— start of Supplied data —

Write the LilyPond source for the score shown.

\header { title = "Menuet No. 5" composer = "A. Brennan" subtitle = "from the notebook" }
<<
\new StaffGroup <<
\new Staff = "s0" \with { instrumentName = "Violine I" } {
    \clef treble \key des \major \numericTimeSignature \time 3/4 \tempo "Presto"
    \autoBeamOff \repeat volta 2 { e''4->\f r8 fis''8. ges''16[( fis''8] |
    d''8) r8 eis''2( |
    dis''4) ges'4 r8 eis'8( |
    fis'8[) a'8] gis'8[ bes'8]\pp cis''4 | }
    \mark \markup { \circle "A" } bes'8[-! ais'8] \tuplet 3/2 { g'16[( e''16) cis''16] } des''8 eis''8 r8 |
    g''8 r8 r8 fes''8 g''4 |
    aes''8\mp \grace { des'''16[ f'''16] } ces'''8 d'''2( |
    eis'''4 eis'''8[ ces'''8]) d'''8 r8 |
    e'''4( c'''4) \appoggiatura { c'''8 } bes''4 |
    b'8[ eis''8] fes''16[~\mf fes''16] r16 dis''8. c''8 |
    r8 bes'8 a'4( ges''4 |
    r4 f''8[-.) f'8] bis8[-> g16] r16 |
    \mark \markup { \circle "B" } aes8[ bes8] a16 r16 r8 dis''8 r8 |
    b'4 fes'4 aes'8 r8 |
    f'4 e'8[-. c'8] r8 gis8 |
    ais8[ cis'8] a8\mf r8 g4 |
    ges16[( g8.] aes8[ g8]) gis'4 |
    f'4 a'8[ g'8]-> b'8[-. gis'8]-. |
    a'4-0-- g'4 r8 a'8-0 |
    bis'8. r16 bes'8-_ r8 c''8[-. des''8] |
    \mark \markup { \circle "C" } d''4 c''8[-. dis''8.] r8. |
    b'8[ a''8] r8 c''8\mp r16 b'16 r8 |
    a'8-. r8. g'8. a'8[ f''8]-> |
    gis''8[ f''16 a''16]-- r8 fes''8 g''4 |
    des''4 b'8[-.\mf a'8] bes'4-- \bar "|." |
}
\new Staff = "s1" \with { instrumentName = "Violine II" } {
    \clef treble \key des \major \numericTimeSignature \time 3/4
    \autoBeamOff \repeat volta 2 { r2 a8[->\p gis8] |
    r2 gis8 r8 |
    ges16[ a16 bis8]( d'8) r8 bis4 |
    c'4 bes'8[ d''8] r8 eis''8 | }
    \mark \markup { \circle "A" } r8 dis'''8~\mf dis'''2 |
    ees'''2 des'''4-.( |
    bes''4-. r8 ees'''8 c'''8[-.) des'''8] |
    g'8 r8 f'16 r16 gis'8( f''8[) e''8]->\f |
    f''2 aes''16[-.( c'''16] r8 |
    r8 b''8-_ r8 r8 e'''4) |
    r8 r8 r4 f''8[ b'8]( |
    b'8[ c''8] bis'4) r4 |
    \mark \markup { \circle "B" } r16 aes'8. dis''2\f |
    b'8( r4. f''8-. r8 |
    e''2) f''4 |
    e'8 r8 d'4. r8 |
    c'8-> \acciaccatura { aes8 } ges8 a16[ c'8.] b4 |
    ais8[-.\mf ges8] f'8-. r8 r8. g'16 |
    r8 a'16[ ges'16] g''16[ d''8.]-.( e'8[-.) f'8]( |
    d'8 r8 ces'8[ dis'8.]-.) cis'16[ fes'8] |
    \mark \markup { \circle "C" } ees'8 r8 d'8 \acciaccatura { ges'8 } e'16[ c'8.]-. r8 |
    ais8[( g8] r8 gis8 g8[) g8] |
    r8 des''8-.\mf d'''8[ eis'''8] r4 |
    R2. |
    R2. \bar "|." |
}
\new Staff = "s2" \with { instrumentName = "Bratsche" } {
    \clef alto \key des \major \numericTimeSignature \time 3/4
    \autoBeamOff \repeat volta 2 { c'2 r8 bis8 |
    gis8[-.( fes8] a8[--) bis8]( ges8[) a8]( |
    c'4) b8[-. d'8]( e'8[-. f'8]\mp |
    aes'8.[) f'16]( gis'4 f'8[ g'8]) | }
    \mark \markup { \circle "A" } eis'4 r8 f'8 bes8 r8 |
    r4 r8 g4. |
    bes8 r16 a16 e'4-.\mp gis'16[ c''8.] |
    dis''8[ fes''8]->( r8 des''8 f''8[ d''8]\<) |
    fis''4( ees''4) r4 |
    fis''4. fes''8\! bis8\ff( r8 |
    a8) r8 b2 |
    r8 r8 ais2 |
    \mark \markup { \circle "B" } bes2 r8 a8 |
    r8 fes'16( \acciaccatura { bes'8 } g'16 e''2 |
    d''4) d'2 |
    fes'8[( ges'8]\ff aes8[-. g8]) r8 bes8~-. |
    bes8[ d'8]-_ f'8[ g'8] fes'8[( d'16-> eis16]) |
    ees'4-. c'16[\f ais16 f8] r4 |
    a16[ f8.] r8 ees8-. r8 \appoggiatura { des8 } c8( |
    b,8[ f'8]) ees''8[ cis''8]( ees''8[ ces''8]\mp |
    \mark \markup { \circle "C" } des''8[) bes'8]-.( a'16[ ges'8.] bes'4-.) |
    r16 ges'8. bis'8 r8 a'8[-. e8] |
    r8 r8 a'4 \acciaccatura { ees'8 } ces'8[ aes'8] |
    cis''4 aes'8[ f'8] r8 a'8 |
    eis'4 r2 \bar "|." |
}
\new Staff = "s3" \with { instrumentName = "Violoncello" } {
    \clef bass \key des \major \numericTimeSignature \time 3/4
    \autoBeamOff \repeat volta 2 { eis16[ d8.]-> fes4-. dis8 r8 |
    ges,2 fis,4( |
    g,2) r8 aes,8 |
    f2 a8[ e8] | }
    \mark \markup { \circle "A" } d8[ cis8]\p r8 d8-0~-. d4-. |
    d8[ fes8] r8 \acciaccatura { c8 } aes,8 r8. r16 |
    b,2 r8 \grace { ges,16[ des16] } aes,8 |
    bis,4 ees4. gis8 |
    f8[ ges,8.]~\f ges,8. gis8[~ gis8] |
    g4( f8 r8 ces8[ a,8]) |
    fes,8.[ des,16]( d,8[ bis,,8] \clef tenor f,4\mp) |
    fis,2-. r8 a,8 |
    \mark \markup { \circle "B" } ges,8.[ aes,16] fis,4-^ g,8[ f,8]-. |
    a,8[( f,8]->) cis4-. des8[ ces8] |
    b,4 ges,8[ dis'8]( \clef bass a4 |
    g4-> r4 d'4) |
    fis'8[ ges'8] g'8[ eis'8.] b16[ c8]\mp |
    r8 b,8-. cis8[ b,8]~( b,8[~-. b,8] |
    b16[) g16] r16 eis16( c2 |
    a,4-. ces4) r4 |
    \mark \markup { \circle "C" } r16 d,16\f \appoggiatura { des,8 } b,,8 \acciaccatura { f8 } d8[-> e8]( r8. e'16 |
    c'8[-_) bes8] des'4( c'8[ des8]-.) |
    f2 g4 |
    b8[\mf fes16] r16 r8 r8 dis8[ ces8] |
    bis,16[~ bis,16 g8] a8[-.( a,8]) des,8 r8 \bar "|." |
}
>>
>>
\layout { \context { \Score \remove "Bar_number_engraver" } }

— end of Supplied data —

Find every line in the records above that contains the string "with", treating uppercase and lowercase as different, and copy each of those lines.

**Reply to the task**
\new Staff = "s0" \with { instrumentName = "Violine I" } {
\new Staff = "s1" \with { instrumentName = "Violine II" } {
\new Staff = "s2" \with { instrumentName = "Bratsche" } {
\new Staff = "s3" \with { instrumentName = "Violoncello" } {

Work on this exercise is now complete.